Data entries
====

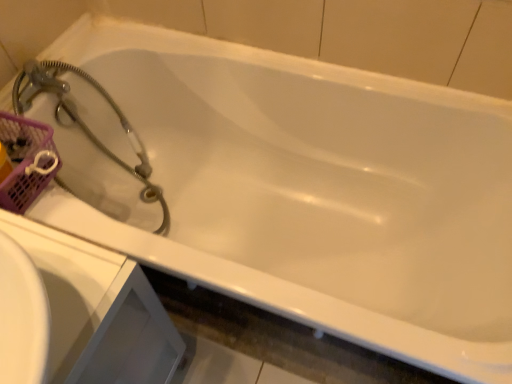
Question: Can you confirm if satin silver hose at upper left is thinner than pink mesh basket at upper left?

Choices:
 (A) no
 (B) yes

Answer: (A)

Question: Is there a large distance between satin silver hose at upper left and pink mesh basket at upper left?

Choices:
 (A) no
 (B) yes

Answer: (A)

Question: Could you tell me if satin silver hose at upper left is turned towards pink mesh basket at upper left?

Choices:
 (A) yes
 (B) no

Answer: (B)

Question: Is pink mesh basket at upper left surrounded by satin silver hose at upper left?

Choices:
 (A) yes
 (B) no

Answer: (B)

Question: Does satin silver hose at upper left have a larger size compared to pink mesh basket at upper left?

Choices:
 (A) no
 (B) yes

Answer: (B)

Question: Considering the positions of point (60, 99) and point (96, 334), is point (60, 99) closer or farther from the camera than point (96, 334)?

Choices:
 (A) farther
 (B) closer

Answer: (A)

Question: Looking at their shapes, would you say satin silver hose at upper left is wider or thinner than white glossy sink at lower left?

Choices:
 (A) thin
 (B) wide

Answer: (B)

Question: From a real-world perspective, is satin silver hose at upper left positioned above or below white glossy sink at lower left?

Choices:
 (A) below
 (B) above

Answer: (B)

Question: From the image's perspective, is satin silver hose at upper left above or below white glossy sink at lower left?

Choices:
 (A) above
 (B) below

Answer: (A)

Question: Is pink mesh basket at upper left wider or thinner than satin silver hose at upper left?

Choices:
 (A) thin
 (B) wide

Answer: (A)

Question: From the image's perspective, relative to satin silver hose at upper left, is pink mesh basket at upper left above or below?

Choices:
 (A) above
 (B) below

Answer: (B)

Question: Based on their positions, is pink mesh basket at upper left located to the left or right of satin silver hose at upper left?

Choices:
 (A) left
 (B) right

Answer: (A)

Question: Is pink mesh basket at upper left taller or shorter than satin silver hose at upper left?

Choices:
 (A) short
 (B) tall

Answer: (A)

Question: From a real-world perspective, relative to satin silver hose at upper left, is white glossy sink at lower left vertically above or below?

Choices:
 (A) below
 (B) above

Answer: (A)

Question: In terms of width, does white glossy sink at lower left look wider or thinner when compared to satin silver hose at upper left?

Choices:
 (A) wide
 (B) thin

Answer: (B)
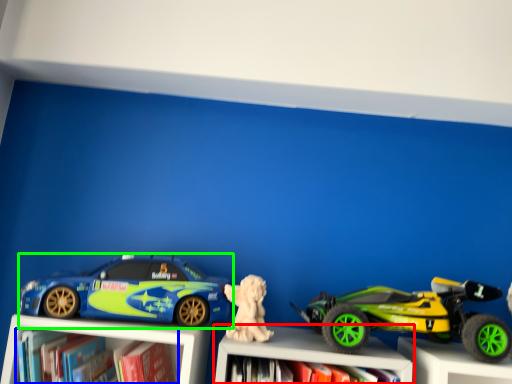
Question: Estimate the real-world distances between objects in this image. Which object is farther from bookcase (highlighted by a red box), book (highlighted by a blue box) or car (highlighted by a green box)?

Choices:
 (A) book
 (B) car

Answer: (A)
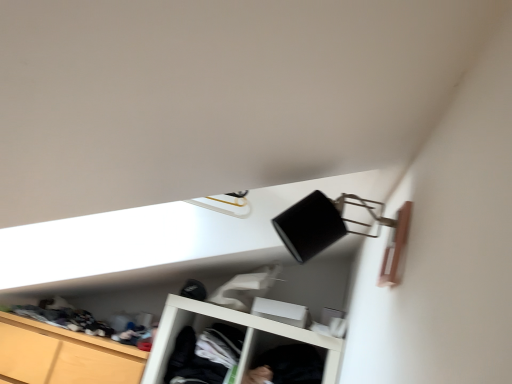
Question: Considering the relative sizes of black cotton shirt at lower center, the second clothing viewed from the left, and wooden cabinet at lower left in the image provided, is black cotton shirt at lower center, the second clothing viewed from the left, thinner than wooden cabinet at lower left?

Choices:
 (A) no
 (B) yes

Answer: (B)

Question: Is wooden cabinet at lower left completely or partially inside black cotton shirt at lower center, the first clothing when ordered from right to left?

Choices:
 (A) no
 (B) yes

Answer: (A)

Question: Is black cotton shirt at lower center, the second clothing viewed from the left, further to camera compared to wooden cabinet at lower left?

Choices:
 (A) no
 (B) yes

Answer: (A)

Question: Does black cotton shirt at lower center, the second clothing viewed from the left, have a smaller size compared to wooden cabinet at lower left?

Choices:
 (A) no
 (B) yes

Answer: (B)

Question: Is black cotton shirt at lower center, the second clothing viewed from the left, positioned beyond the bounds of wooden cabinet at lower left?

Choices:
 (A) no
 (B) yes

Answer: (B)

Question: Is black cotton shirt at lower center, the first clothing when ordered from right to left, oriented towards wooden cabinet at lower left?

Choices:
 (A) yes
 (B) no

Answer: (B)

Question: Is dark gray fabric at center, the first clothing when ordered from left to right, with black cotton shirt at lower center, the first clothing when ordered from right to left?

Choices:
 (A) yes
 (B) no

Answer: (B)

Question: Is dark gray fabric at center, the second clothing when ordered from right to left, far from black cotton shirt at lower center, the second clothing viewed from the left?

Choices:
 (A) no
 (B) yes

Answer: (A)

Question: Is dark gray fabric at center, the second clothing when ordered from right to left, not within black cotton shirt at lower center, the first clothing when ordered from right to left?

Choices:
 (A) no
 (B) yes

Answer: (B)

Question: From the image's perspective, is dark gray fabric at center, the second clothing when ordered from right to left, on black cotton shirt at lower center, the first clothing when ordered from right to left?

Choices:
 (A) yes
 (B) no

Answer: (A)

Question: Can you confirm if dark gray fabric at center, the second clothing when ordered from right to left, is smaller than black cotton shirt at lower center, the second clothing viewed from the left?

Choices:
 (A) yes
 (B) no

Answer: (B)

Question: Can you confirm if dark gray fabric at center, the second clothing when ordered from right to left, is thinner than black cotton shirt at lower center, the second clothing viewed from the left?

Choices:
 (A) yes
 (B) no

Answer: (B)

Question: Can you confirm if black cotton shirt at lower center, the second clothing viewed from the left, is bigger than dark gray fabric at center, the first clothing when ordered from left to right?

Choices:
 (A) no
 (B) yes

Answer: (A)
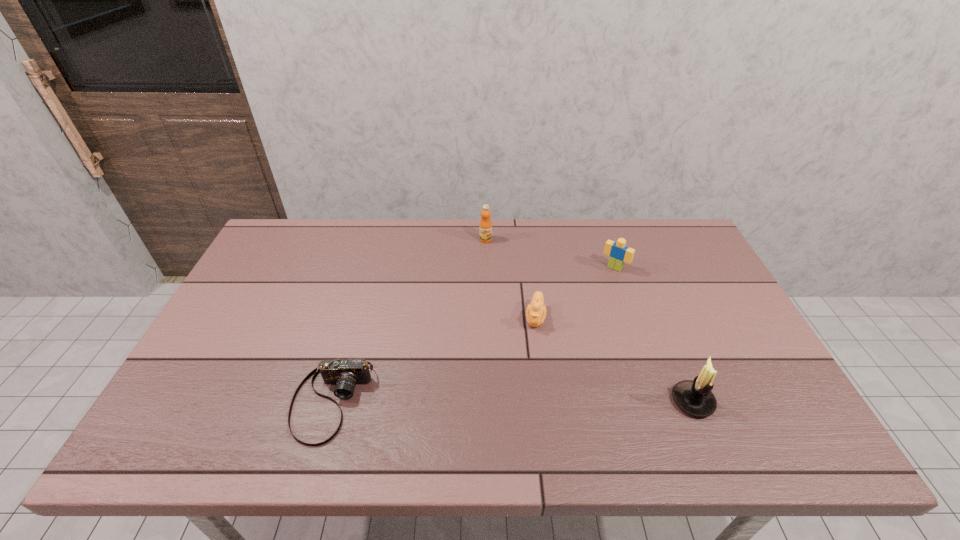
Identify the location of unoccupied position between the orange juice and the candle holder. (589, 320).

Find the location of a particular element. This screenshot has height=540, width=960. free space between the candle holder and the Lego is located at coordinates (654, 335).

You are a GUI agent. You are given a task and a screenshot of the screen. Output one action in this format:
    pyautogui.click(x=<x>, y=<y>)
    Task: Click on the vacant point located between the second farthest object and the candle holder
    The height and width of the screenshot is (540, 960).
    Given the screenshot: What is the action you would take?
    pyautogui.click(x=654, y=335)

Locate an element on the screen. The image size is (960, 540). vacant area that lies between the candle holder and the second farthest object is located at coordinates (654, 335).

Find the location of a particular element. The width and height of the screenshot is (960, 540). unoccupied position between the third object from left to right and the candle holder is located at coordinates coord(613,359).

Where is `blank region between the Lego and the fourth object from right to left`? Image resolution: width=960 pixels, height=540 pixels. blank region between the Lego and the fourth object from right to left is located at coordinates (550, 254).

Where is `free area in between the leftmost object and the third farthest object`? The image size is (960, 540). free area in between the leftmost object and the third farthest object is located at coordinates (433, 359).

What are the coordinates of `empty space that is in between the leftmost object and the Lego` in the screenshot? It's located at (473, 335).

Locate which object ranks fourth in proximity to the fourth nearest object. Please provide its 2D coordinates. Your answer should be formatted as a tuple, i.e. [(x, y)], where the tuple contains the x and y coordinates of a point satisfying the conditions above.

[(345, 374)]

The image size is (960, 540). Identify the location of object that is the fourth closest to the Lego. (345, 374).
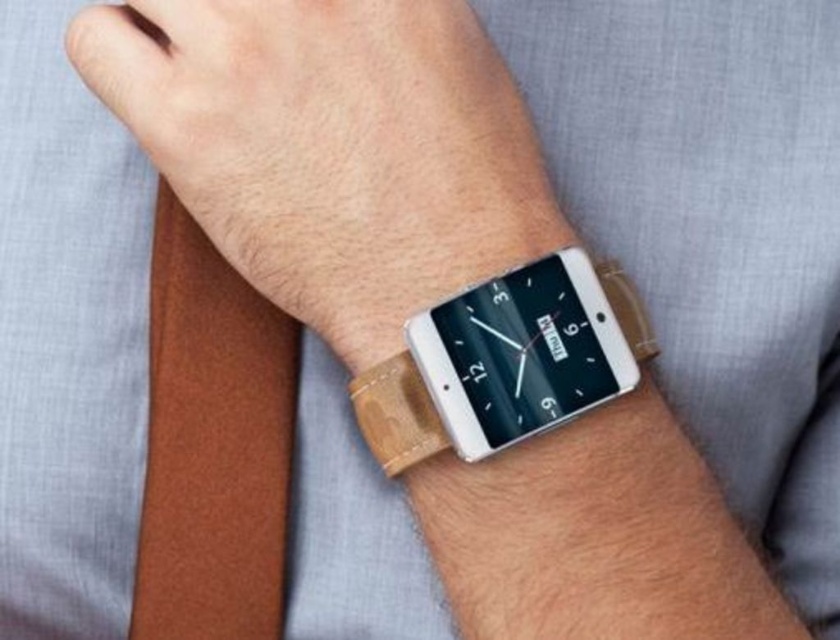
Question: In this image, where is wooden watch at center located relative to wooden at center?

Choices:
 (A) left
 (B) right

Answer: (B)

Question: Can you confirm if leather strap at wrist is smaller than wooden at center?

Choices:
 (A) no
 (B) yes

Answer: (A)

Question: Is brown leather tie at left above wooden at center?

Choices:
 (A) no
 (B) yes

Answer: (A)

Question: Which point is farther to the camera?

Choices:
 (A) wooden at center
 (B) leather watch at center

Answer: (B)

Question: Which of the following is the closest to the observer?

Choices:
 (A) leather strap at wrist
 (B) leather watch at center
 (C) brown leather tie at left
 (D) wooden watch at center

Answer: (D)

Question: Which of these objects is positioned farthest from the leather watch at center?

Choices:
 (A) brown leather tie at left
 (B) wooden at center
 (C) leather strap at wrist

Answer: (C)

====

▶ _PROBLEM REQUIREMENTS_
Locate each line in the records above that contains the word "camera", and copy every such line.

▶ _ANSWER TO THIS EXERCISE_
Question: Considering the positions of point (60, 99) and point (96, 334), is point (60, 99) closer or farther from the camera than point (96, 334)?
Question: Is black cotton shirt at lower center, the second clothing viewed from the left, further to camera compared to wooden cabinet at lower left?
Question: Which point is farther to the camera?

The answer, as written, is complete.